TASK GOAL: Word for word, repeat the data; no picture should appear in the result.
=====
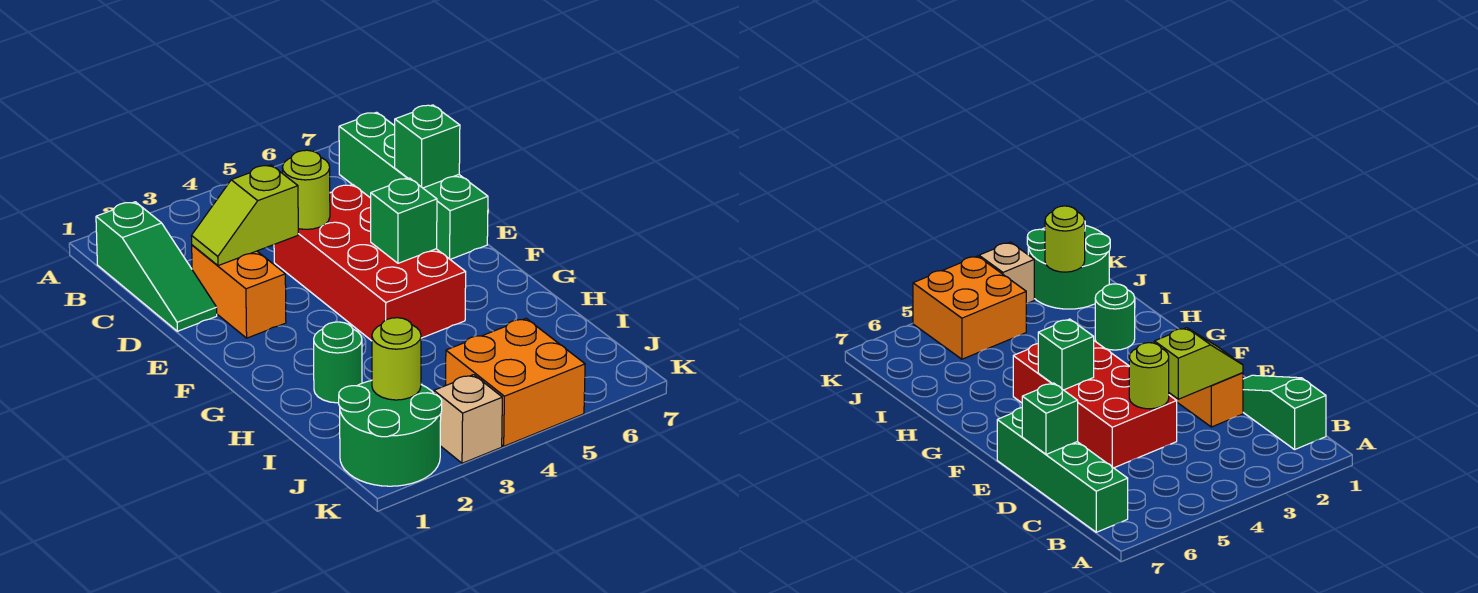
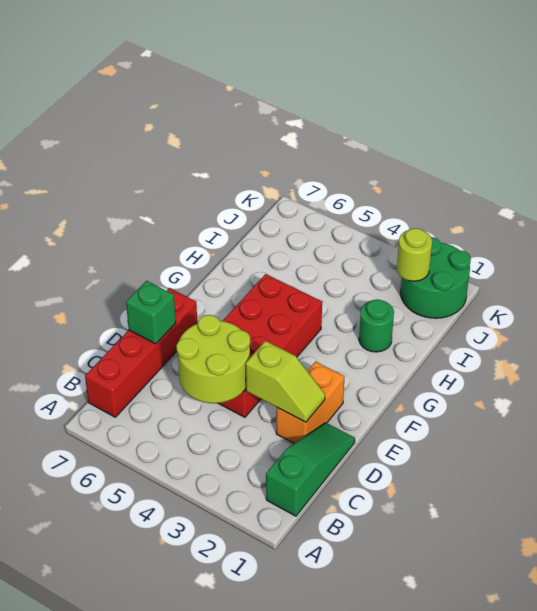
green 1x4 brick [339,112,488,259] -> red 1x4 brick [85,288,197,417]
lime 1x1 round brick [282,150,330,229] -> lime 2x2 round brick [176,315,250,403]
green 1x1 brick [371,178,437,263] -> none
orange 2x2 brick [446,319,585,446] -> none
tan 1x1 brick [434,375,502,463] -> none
=====
OUTPUT OF THE TASK:
green 1x4 brick [339,112,488,259] -> red 1x4 brick [85,288,197,417]
lime 1x1 round brick [282,150,330,229] -> lime 2x2 round brick [176,315,250,403]
green 1x1 brick [371,178,437,263] -> none
orange 2x2 brick [446,319,585,446] -> none
tan 1x1 brick [434,375,502,463] -> none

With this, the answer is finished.